> **THE TASK**
All that should be output is the block of lines below from the line with "orange plate F13" to the line with "tan tile T11 level 1 -> tan tile R11 level 1", both included, exactly as written.

> **DATA SUPPLIED**

━━━━━━

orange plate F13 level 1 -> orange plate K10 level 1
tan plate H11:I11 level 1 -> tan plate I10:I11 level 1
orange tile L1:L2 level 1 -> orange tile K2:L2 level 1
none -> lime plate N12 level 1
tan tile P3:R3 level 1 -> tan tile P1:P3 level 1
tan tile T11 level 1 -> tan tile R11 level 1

━━━━━━

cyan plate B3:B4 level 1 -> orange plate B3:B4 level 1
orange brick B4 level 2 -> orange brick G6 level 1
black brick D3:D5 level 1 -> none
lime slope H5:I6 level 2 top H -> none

━━━━━━

> **TASK RESULT**
orange plate F13 level 1 -> orange plate K10 level 1
tan plate H11:I11 level 1 -> tan plate I10:I11 level 1
orange tile L1:L2 level 1 -> orange tile K2:L2 level 1
none -> lime plate N12 level 1
tan tile P3:R3 level 1 -> tan tile P1:P3 level 1
tan tile T11 level 1 -> tan tile R11 level 1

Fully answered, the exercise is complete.